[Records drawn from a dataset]

---

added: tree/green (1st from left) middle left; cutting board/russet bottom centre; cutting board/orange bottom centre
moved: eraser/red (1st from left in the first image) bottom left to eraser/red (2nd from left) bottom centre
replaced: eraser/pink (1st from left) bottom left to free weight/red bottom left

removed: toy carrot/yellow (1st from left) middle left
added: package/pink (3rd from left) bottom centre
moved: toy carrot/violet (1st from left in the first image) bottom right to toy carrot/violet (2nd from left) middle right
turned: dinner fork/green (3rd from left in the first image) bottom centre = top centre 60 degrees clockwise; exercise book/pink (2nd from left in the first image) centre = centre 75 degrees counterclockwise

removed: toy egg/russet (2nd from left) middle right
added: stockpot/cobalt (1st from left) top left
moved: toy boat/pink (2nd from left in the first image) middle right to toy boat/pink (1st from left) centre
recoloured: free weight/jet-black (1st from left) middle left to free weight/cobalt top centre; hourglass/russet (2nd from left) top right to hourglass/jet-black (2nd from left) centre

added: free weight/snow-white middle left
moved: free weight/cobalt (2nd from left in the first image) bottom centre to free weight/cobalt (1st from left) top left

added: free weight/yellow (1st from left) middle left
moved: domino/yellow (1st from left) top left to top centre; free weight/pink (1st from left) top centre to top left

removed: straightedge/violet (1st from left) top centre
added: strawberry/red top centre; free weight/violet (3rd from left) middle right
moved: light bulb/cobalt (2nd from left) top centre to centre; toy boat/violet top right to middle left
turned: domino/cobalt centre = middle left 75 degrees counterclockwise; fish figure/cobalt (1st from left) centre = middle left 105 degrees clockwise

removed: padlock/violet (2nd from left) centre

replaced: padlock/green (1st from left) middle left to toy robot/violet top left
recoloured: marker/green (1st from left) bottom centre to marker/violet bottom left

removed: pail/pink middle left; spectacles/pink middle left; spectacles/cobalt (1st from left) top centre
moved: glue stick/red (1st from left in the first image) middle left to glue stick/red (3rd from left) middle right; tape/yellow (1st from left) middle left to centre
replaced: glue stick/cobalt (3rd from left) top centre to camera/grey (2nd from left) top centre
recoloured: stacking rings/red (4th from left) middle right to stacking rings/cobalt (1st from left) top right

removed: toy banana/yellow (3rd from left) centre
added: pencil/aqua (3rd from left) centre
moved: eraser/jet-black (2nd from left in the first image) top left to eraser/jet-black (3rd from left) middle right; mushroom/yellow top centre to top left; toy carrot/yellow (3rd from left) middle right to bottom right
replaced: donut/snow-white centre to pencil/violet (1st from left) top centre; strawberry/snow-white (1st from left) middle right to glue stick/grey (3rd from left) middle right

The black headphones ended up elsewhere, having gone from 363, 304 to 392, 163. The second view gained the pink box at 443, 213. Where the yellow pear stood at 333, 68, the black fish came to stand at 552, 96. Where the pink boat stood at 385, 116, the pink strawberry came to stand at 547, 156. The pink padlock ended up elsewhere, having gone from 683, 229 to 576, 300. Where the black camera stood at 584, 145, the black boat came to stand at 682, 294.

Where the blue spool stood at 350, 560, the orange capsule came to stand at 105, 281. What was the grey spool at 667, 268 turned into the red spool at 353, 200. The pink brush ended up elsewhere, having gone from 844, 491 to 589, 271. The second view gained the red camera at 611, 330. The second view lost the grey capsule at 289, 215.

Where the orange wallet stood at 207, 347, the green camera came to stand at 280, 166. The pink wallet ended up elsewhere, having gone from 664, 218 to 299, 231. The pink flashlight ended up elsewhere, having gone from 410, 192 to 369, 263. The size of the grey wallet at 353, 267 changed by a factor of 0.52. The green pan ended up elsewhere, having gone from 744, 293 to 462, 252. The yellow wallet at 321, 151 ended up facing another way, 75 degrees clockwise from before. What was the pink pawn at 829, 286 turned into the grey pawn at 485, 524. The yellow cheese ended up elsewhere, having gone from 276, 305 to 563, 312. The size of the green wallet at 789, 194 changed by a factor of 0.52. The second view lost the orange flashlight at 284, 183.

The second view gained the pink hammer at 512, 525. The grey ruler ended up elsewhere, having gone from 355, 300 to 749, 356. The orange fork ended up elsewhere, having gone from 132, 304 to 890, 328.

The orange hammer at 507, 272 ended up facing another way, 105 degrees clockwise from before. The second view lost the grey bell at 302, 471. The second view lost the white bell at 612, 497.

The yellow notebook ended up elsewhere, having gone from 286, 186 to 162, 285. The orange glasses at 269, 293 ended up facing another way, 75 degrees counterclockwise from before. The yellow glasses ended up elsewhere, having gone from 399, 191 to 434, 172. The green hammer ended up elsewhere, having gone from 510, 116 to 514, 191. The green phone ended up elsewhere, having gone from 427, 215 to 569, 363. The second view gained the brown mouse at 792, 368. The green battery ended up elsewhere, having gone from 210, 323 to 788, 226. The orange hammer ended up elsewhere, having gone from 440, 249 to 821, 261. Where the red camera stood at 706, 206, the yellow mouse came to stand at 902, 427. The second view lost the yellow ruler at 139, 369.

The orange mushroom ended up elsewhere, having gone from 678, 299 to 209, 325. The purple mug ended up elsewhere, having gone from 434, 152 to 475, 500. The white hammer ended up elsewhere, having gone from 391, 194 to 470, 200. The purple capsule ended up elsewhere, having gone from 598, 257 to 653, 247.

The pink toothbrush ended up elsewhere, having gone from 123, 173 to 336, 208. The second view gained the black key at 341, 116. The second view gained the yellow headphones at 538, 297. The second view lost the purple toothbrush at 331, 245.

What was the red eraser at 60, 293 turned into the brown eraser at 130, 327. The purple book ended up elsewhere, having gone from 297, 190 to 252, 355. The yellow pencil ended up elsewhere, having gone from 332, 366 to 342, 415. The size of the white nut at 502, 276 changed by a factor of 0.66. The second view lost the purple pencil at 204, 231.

---

The output is every entry, printed exactly as it reads.

added: tree/green (1st from left) middle left; cutting board/russet bottom centre; cutting board/orange bottom centre
moved: eraser/red (1st from left in the first image) bottom left to eraser/red (2nd from left) bottom centre
replaced: eraser/pink (1st from left) bottom left to free weight/red bottom left

removed: toy carrot/yellow (1st from left) middle left
added: package/pink (3rd from left) bottom centre
moved: toy carrot/violet (1st from left in the first image) bottom right to toy carrot/violet (2nd from left) middle right
turned: dinner fork/green (3rd from left in the first image) bottom centre = top centre 60 degrees clockwise; exercise book/pink (2nd from left in the first image) centre = centre 75 degrees counterclockwise

removed: toy egg/russet (2nd from left) middle right
added: stockpot/cobalt (1st from left) top left
moved: toy boat/pink (2nd from left in the first image) middle right to toy boat/pink (1st from left) centre
recoloured: free weight/jet-black (1st from left) middle left to free weight/cobalt top centre; hourglass/russet (2nd from left) top right to hourglass/jet-black (2nd from left) centre

added: free weight/snow-white middle left
moved: free weight/cobalt (2nd from left in the first image) bottom centre to free weight/cobalt (1st from left) top left

added: free weight/yellow (1st from left) middle left
moved: domino/yellow (1st from left) top left to top centre; free weight/pink (1st from left) top centre to top left

removed: straightedge/violet (1st from left) top centre
added: strawberry/red top centre; free weight/violet (3rd from left) middle right
moved: light bulb/cobalt (2nd from left) top centre to centre; toy boat/violet top right to middle left
turned: domino/cobalt centre = middle left 75 degrees counterclockwise; fish figure/cobalt (1st from left) centre = middle left 105 degrees clockwise

removed: padlock/violet (2nd from left) centre

replaced: padlock/green (1st from left) middle left to toy robot/violet top left
recoloured: marker/green (1st from left) bottom centre to marker/violet bottom left

removed: pail/pink middle left; spectacles/pink middle left; spectacles/cobalt (1st from left) top centre
moved: glue stick/red (1st from left in the first image) middle left to glue stick/red (3rd from left) middle right; tape/yellow (1st from left) middle left to centre
replaced: glue stick/cobalt (3rd from left) top centre to camera/grey (2nd from left) top centre
recoloured: stacking rings/red (4th from left) middle right to stacking rings/cobalt (1st from left) top right

removed: toy banana/yellow (3rd from left) centre
added: pencil/aqua (3rd from left) centre
moved: eraser/jet-black (2nd from left in the first image) top left to eraser/jet-black (3rd from left) middle right; mushroom/yellow top centre to top left; toy carrot/yellow (3rd from left) middle right to bottom right
replaced: donut/snow-white centre to pencil/violet (1st from left) top centre; strawberry/snow-white (1st from left) middle right to glue stick/grey (3rd from left) middle right

The black headphones ended up elsewhere, having gone from 363, 304 to 392, 163. The second view gained the pink box at 443, 213. Where the yellow pear stood at 333, 68, the black fish came to stand at 552, 96. Where the pink boat stood at 385, 116, the pink strawberry came to stand at 547, 156. The pink padlock ended up elsewhere, having gone from 683, 229 to 576, 300. Where the black camera stood at 584, 145, the black boat came to stand at 682, 294.

Where the blue spool stood at 350, 560, the orange capsule came to stand at 105, 281. What was the grey spool at 667, 268 turned into the red spool at 353, 200. The pink brush ended up elsewhere, having gone from 844, 491 to 589, 271. The second view gained the red camera at 611, 330. The second view lost the grey capsule at 289, 215.

Where the orange wallet stood at 207, 347, the green camera came to stand at 280, 166. The pink wallet ended up elsewhere, having gone from 664, 218 to 299, 231. The pink flashlight ended up elsewhere, having gone from 410, 192 to 369, 263. The size of the grey wallet at 353, 267 changed by a factor of 0.52. The green pan ended up elsewhere, having gone from 744, 293 to 462, 252. The yellow wallet at 321, 151 ended up facing another way, 75 degrees clockwise from before. What was the pink pawn at 829, 286 turned into the grey pawn at 485, 524. The yellow cheese ended up elsewhere, having gone from 276, 305 to 563, 312. The size of the green wallet at 789, 194 changed by a factor of 0.52. The second view lost the orange flashlight at 284, 183.

The second view gained the pink hammer at 512, 525. The grey ruler ended up elsewhere, having gone from 355, 300 to 749, 356. The orange fork ended up elsewhere, having gone from 132, 304 to 890, 328.

The orange hammer at 507, 272 ended up facing another way, 105 degrees clockwise from before. The second view lost the grey bell at 302, 471. The second view lost the white bell at 612, 497.

The yellow notebook ended up elsewhere, having gone from 286, 186 to 162, 285. The orange glasses at 269, 293 ended up facing another way, 75 degrees counterclockwise from before. The yellow glasses ended up elsewhere, having gone from 399, 191 to 434, 172. The green hammer ended up elsewhere, having gone from 510, 116 to 514, 191. The green phone ended up elsewhere, having gone from 427, 215 to 569, 363. The second view gained the brown mouse at 792, 368. The green battery ended up elsewhere, having gone from 210, 323 to 788, 226. The orange hammer ended up elsewhere, having gone from 440, 249 to 821, 261. Where the red camera stood at 706, 206, the yellow mouse came to stand at 902, 427. The second view lost the yellow ruler at 139, 369.

The orange mushroom ended up elsewhere, having gone from 678, 299 to 209, 325. The purple mug ended up elsewhere, having gone from 434, 152 to 475, 500. The white hammer ended up elsewhere, having gone from 391, 194 to 470, 200. The purple capsule ended up elsewhere, having gone from 598, 257 to 653, 247.

The pink toothbrush ended up elsewhere, having gone from 123, 173 to 336, 208. The second view gained the black key at 341, 116. The second view gained the yellow headphones at 538, 297. The second view lost the purple toothbrush at 331, 245.

What was the red eraser at 60, 293 turned into the brown eraser at 130, 327. The purple book ended up elsewhere, having gone from 297, 190 to 252, 355. The yellow pencil ended up elsewhere, having gone from 332, 366 to 342, 415. The size of the white nut at 502, 276 changed by a factor of 0.66. The second view lost the purple pencil at 204, 231.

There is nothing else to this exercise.